Somewhere below is a line with "none -> red brick C5 level 1" and, later, a line with "purple round brick H5"; repeat those two lines and all the lines between them, exactly as they are.

(Scene comparison data)
____
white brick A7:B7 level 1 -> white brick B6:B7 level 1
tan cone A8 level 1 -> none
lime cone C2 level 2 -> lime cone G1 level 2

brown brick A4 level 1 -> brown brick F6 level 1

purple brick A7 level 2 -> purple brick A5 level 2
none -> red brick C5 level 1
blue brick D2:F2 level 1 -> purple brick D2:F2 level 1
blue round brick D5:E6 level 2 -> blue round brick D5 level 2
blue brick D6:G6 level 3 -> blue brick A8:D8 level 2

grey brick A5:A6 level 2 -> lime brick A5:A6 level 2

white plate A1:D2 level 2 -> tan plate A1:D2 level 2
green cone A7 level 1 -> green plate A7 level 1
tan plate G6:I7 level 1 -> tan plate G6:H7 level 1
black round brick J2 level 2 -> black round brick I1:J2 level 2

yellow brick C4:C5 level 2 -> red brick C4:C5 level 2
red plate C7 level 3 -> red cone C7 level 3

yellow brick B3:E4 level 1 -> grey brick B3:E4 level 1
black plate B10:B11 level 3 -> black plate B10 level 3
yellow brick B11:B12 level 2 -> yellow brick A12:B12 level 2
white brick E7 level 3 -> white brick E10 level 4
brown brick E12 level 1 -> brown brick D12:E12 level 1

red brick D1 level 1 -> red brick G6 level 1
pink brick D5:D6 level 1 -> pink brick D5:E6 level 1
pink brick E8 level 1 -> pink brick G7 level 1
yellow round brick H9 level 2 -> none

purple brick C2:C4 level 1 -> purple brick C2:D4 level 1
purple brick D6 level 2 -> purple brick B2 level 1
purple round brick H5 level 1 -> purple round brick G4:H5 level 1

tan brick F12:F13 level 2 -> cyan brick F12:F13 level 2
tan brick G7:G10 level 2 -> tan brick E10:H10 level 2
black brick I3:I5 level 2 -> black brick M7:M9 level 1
____
_Answer to this exercise_
none -> red brick C5 level 1
blue brick D2:F2 level 1 -> purple brick D2:F2 level 1
blue round brick D5:E6 level 2 -> blue round brick D5 level 2
blue brick D6:G6 level 3 -> blue brick A8:D8 level 2

grey brick A5:A6 level 2 -> lime brick A5:A6 level 2

white plate A1:D2 level 2 -> tan plate A1:D2 level 2
green cone A7 level 1 -> green plate A7 level 1
tan plate G6:I7 level 1 -> tan plate G6:H7 level 1
black round brick J2 level 2 -> black round brick I1:J2 level 2

yellow brick C4:C5 level 2 -> red brick C4:C5 level 2
red plate C7 level 3 -> red cone C7 level 3

yellow brick B3:E4 level 1 -> grey brick B3:E4 level 1
black plate B10:B11 level 3 -> black plate B10 level 3
yellow brick B11:B12 level 2 -> yellow brick A12:B12 level 2
white brick E7 level 3 -> white brick E10 level 4
brown brick E12 level 1 -> brown brick D12:E12 level 1

red brick D1 level 1 -> red brick G6 level 1
pink brick D5:D6 level 1 -> pink brick D5:E6 level 1
pink brick E8 level 1 -> pink brick G7 level 1
yellow round brick H9 level 2 -> none

purple brick C2:C4 level 1 -> purple brick C2:D4 level 1
purple brick D6 level 2 -> purple brick B2 level 1
purple round brick H5 level 1 -> purple round brick G4:H5 level 1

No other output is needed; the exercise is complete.